* **WHAT THE TASK REQUIRES**
Pictures excluded, copy every record that follows exactly as it appears.

* **MATERIAL PROVIDED**
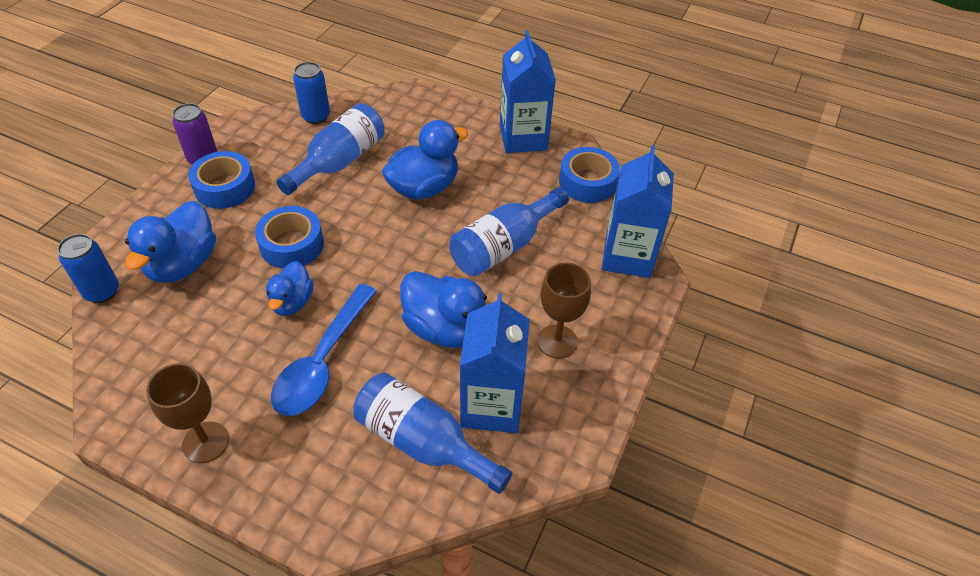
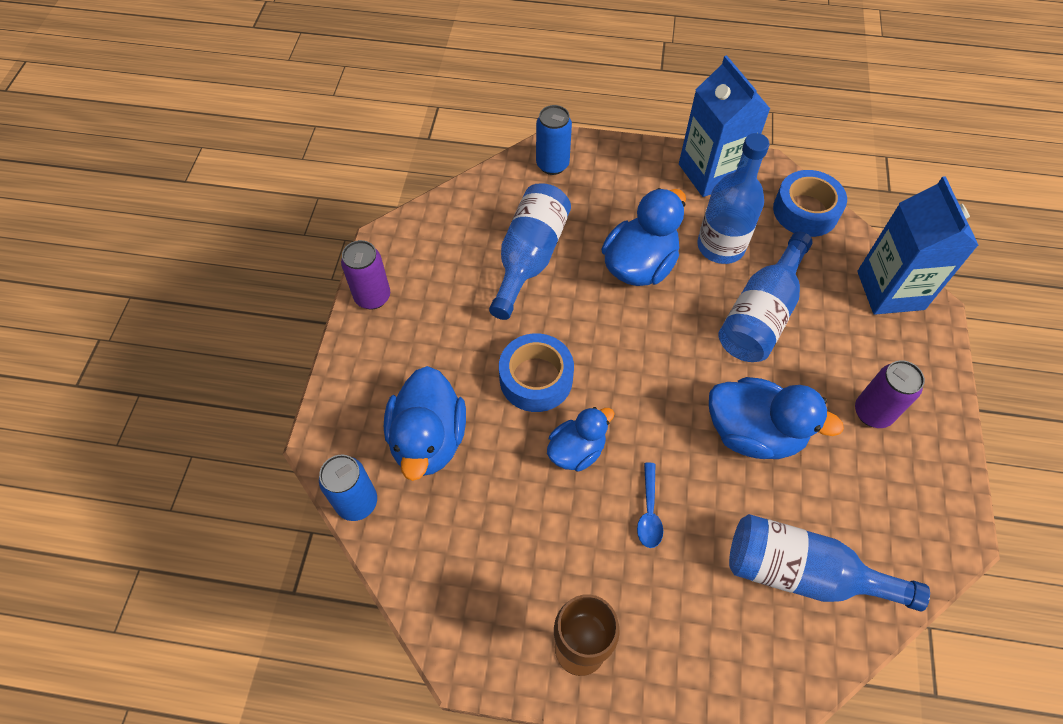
camera: 15 degrees left, 10 degrees up
(225, 187) = (419, 327): blue tape -> none
(292, 302) = (576, 450): blue duck -> blue duck turned 120 degrees counterclockwise
(316, 116) = (470, 205): blue can -> blue can (552, 165)
(322, 362) = (649, 512): blue spoon -> blue spoon, size x0.46
(491, 405) = (847, 507): blue carton -> none
(499, 190) = (720, 246): none -> blue bottle
(557, 341) = (872, 413): brown goblet -> purple can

* **ANSWER BOX**
camera: 15 degrees left, 10 degrees up
(225, 187) = (419, 327): blue tape -> none
(292, 302) = (576, 450): blue duck -> blue duck turned 120 degrees counterclockwise
(316, 116) = (470, 205): blue can -> blue can (552, 165)
(322, 362) = (649, 512): blue spoon -> blue spoon, size x0.46
(491, 405) = (847, 507): blue carton -> none
(499, 190) = (720, 246): none -> blue bottle
(557, 341) = (872, 413): brown goblet -> purple can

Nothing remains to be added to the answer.